Work order ::
All lines from the one containing "pink gift [242,262,289,313] -> none" to the end of the data below are to be returned exactly, both ends included, with nothing added.

Scene comparison data:

* * * *

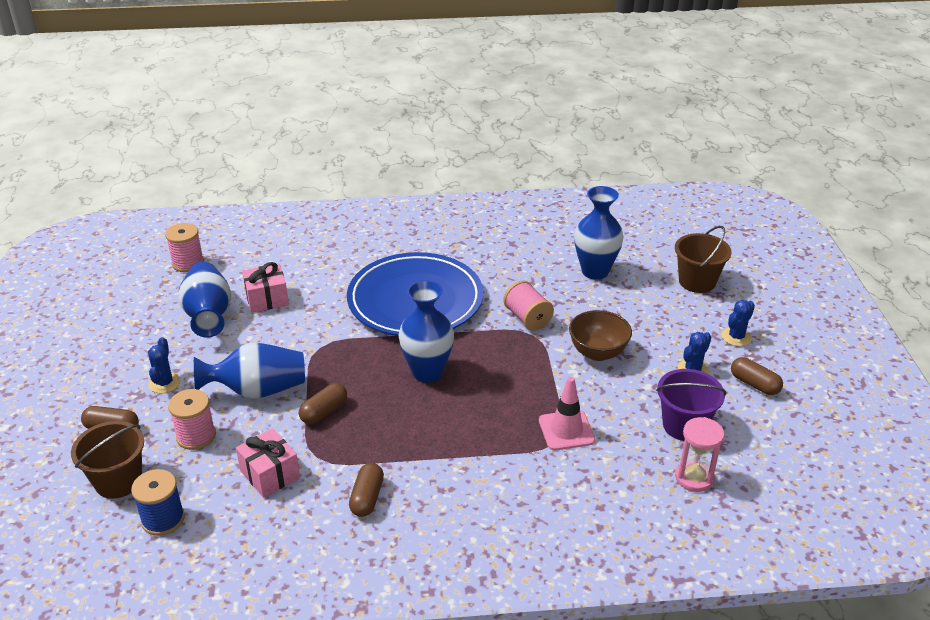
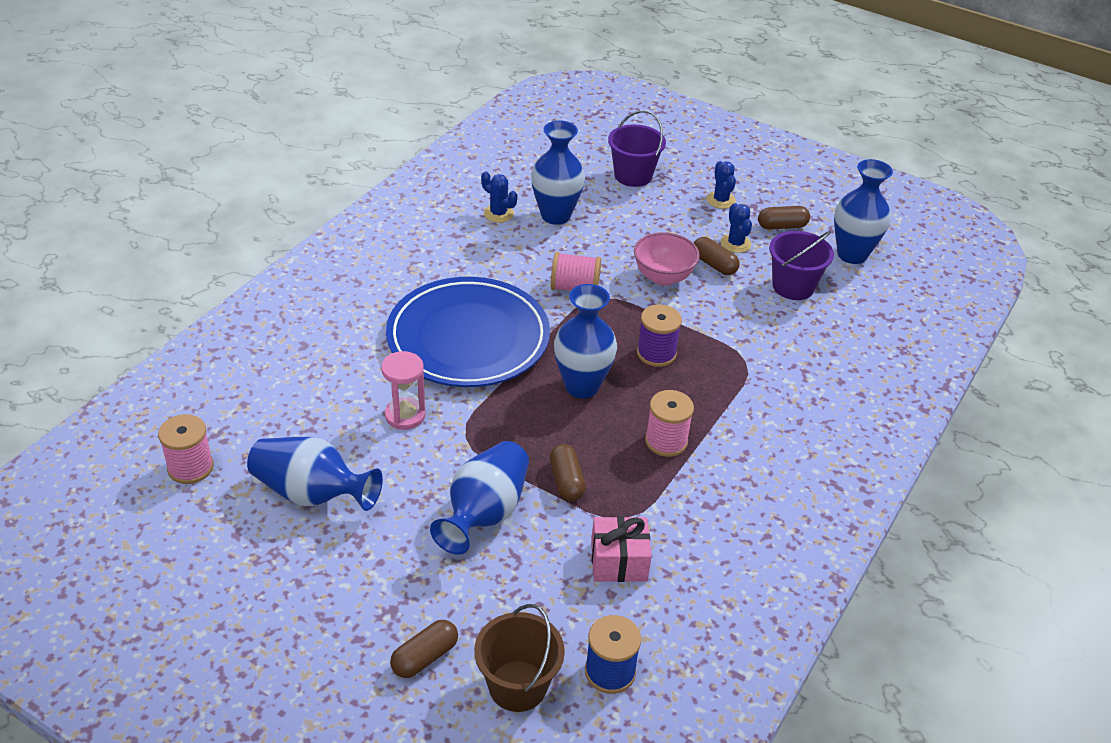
camera: 55 degrees left, 5 degrees up
blue cactus [148,337,181,394] -> blue cactus moved to [481,171,517,223]
pink spool [168,389,216,450] -> pink spool moved to [645,390,694,457]
pink gift [242,262,289,313] -> none
brown capsule [349,463,384,517] -> brown capsule moved to [694,237,740,275]
pink traffic cone [539,377,595,450] -> none
brown bowl [569,310,632,361] -> pink bowl [634,232,700,286]
brown bucket [675,226,732,293] -> purple bucket [608,110,666,187]
pink hourglass [675,417,724,492] -> pink hourglass moved to [381,351,425,430]
none -> purple spool [637,305,682,367]
none -> blue vase [834,159,893,264]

* * * *

Answer to this problem ::
pink gift [242,262,289,313] -> none
brown capsule [349,463,384,517] -> brown capsule moved to [694,237,740,275]
pink traffic cone [539,377,595,450] -> none
brown bowl [569,310,632,361] -> pink bowl [634,232,700,286]
brown bucket [675,226,732,293] -> purple bucket [608,110,666,187]
pink hourglass [675,417,724,492] -> pink hourglass moved to [381,351,425,430]
none -> purple spool [637,305,682,367]
none -> blue vase [834,159,893,264]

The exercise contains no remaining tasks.